• [Given request]
Please reproduce the items beginning at the line that has "This screenshot has height=1654, width=1165." and stopping after the line that has "What do you see at coordinates (308, 234)", replacing "screenshot" with "page" and leaving everything else unchanged.

**** Task inputs ****

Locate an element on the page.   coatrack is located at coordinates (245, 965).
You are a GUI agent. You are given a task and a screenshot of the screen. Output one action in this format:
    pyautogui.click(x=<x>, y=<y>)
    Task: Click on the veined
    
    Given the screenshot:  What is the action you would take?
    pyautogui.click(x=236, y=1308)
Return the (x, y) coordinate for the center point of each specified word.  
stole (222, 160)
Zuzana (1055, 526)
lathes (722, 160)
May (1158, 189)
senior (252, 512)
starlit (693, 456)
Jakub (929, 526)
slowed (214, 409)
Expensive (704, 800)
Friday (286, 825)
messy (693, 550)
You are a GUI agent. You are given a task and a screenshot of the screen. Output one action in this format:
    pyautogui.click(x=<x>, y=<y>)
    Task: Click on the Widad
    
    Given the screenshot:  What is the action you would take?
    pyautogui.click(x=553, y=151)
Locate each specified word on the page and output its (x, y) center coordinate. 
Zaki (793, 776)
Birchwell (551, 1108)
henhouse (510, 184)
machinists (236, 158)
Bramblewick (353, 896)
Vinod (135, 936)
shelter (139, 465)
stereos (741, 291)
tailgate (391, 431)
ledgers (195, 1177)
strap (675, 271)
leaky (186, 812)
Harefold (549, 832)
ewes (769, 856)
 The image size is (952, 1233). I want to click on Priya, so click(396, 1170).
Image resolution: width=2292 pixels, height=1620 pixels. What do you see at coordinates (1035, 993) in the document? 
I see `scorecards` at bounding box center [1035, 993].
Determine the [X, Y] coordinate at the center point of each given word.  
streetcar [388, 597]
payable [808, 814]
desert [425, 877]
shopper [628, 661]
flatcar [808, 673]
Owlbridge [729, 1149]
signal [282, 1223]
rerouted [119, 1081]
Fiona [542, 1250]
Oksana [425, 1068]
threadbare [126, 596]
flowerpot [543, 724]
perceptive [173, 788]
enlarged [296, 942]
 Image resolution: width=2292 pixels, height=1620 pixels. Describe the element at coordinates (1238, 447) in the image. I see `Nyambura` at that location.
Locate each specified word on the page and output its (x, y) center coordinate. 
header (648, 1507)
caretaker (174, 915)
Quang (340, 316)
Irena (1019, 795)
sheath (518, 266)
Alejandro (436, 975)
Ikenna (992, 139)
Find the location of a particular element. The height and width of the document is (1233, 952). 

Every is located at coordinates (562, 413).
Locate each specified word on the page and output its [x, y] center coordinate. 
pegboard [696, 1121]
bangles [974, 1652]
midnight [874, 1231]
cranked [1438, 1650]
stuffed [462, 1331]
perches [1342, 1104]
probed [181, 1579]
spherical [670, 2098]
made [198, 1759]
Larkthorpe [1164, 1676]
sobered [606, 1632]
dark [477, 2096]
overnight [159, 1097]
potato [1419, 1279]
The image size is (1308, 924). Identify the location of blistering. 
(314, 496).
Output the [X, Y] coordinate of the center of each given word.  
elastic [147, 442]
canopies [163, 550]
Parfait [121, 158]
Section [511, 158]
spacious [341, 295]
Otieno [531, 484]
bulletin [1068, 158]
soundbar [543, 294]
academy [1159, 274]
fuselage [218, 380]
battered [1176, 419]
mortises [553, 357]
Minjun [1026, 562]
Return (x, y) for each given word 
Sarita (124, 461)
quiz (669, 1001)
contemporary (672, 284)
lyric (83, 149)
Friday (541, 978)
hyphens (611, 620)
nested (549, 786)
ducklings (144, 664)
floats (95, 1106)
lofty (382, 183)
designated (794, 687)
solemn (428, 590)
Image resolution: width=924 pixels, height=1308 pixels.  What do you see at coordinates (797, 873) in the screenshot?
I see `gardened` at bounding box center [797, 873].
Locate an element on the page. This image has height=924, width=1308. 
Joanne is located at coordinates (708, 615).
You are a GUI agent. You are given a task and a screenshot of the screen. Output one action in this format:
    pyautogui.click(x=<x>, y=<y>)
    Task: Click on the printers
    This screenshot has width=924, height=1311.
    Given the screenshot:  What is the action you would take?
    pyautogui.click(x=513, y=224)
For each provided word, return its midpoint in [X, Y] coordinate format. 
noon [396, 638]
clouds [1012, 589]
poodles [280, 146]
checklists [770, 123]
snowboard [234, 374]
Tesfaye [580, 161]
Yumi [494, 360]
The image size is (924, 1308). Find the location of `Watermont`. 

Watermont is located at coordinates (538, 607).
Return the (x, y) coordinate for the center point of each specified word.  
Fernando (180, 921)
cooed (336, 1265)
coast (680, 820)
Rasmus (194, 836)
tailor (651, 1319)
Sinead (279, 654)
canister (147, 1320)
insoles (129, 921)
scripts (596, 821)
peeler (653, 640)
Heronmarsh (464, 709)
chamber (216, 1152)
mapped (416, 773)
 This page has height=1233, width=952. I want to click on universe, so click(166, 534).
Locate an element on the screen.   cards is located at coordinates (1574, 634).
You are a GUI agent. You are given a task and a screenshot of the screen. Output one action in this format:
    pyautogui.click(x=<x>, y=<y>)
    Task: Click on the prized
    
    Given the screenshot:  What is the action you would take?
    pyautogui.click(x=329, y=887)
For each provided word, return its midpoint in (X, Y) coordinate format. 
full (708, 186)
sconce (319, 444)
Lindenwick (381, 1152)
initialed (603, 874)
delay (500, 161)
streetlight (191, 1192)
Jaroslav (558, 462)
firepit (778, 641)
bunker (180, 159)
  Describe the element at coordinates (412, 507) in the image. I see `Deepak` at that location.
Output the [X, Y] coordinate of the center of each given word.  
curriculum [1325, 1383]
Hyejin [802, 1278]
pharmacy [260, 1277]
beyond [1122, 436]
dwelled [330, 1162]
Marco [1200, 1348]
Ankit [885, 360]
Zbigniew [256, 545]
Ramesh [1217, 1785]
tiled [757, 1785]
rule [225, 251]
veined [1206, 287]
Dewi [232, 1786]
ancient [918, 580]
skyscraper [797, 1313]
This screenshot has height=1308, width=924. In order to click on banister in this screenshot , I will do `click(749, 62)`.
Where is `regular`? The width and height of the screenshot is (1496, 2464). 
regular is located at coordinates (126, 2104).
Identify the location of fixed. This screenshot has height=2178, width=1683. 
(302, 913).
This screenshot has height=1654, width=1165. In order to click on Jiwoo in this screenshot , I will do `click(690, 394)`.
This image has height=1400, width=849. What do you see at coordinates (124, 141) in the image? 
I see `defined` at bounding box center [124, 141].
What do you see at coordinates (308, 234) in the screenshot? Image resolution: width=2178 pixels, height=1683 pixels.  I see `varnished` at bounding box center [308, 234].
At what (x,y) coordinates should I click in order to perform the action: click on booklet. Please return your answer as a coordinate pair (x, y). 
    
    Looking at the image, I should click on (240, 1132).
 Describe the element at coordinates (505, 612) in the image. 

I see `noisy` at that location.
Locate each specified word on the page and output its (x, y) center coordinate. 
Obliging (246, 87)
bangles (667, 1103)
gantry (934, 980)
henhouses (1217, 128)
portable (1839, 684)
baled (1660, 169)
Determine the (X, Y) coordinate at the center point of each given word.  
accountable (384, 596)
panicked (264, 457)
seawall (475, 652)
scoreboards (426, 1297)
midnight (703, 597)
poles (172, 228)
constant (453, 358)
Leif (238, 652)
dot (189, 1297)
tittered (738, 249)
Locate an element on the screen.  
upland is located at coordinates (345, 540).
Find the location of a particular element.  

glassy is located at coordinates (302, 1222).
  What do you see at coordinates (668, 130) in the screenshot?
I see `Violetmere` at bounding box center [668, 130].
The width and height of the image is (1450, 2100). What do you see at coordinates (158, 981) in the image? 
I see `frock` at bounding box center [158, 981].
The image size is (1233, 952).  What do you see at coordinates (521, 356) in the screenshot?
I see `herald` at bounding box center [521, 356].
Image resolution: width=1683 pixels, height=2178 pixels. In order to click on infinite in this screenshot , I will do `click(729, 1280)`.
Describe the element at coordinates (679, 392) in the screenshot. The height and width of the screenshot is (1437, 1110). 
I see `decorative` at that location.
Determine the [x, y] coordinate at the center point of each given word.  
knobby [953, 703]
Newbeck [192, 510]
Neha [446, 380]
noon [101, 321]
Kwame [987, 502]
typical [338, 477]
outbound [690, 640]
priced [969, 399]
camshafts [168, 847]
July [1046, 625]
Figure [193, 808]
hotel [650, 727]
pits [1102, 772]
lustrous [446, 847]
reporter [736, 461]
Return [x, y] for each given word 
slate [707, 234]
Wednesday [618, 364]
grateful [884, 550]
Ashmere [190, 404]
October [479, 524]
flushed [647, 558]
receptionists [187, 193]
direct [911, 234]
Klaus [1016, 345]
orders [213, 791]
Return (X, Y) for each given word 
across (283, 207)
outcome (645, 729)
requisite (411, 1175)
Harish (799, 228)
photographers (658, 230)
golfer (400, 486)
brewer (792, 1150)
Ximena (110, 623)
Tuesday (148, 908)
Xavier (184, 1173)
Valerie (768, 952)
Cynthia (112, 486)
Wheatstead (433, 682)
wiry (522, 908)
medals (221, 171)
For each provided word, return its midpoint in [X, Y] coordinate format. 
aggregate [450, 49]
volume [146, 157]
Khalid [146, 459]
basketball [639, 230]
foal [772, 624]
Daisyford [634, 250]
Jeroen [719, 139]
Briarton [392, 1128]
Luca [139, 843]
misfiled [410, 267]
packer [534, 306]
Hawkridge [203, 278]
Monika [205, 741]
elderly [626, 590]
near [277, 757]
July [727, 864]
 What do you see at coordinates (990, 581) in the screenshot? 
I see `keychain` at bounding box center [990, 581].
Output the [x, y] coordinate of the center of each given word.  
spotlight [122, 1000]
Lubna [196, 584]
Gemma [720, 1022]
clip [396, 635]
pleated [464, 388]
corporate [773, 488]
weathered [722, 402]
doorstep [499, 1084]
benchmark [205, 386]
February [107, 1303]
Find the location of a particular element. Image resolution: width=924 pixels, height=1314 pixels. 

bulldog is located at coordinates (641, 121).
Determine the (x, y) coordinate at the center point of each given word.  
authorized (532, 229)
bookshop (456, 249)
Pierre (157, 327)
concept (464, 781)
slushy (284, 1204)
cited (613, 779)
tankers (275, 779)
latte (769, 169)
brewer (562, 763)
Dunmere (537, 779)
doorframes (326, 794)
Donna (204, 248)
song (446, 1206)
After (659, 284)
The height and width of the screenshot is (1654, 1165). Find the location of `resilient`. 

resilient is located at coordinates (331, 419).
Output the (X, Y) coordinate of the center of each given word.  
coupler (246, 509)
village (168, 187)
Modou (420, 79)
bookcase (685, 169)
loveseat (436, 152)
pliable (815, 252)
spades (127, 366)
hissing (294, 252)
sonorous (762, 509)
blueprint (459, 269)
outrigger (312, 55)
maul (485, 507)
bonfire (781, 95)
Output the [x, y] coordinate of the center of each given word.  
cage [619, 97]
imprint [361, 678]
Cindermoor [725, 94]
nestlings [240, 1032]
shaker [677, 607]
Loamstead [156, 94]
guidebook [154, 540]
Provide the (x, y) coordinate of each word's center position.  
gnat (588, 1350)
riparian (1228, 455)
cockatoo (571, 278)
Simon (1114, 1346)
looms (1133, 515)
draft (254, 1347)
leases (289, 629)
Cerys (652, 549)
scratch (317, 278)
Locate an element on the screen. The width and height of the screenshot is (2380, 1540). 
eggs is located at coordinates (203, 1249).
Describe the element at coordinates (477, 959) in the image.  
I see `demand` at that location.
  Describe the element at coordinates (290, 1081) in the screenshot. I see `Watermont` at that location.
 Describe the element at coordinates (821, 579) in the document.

****

• [Task answer]
This page has height=1654, width=1165. In order to click on Jiwoo in this page , I will do `click(690, 394)`.
This image has height=1400, width=849. What do you see at coordinates (124, 141) in the image? 
I see `defined` at bounding box center [124, 141].
What do you see at coordinates (308, 234) in the page? Image resolution: width=2178 pixels, height=1683 pixels.  I see `varnished` at bounding box center [308, 234].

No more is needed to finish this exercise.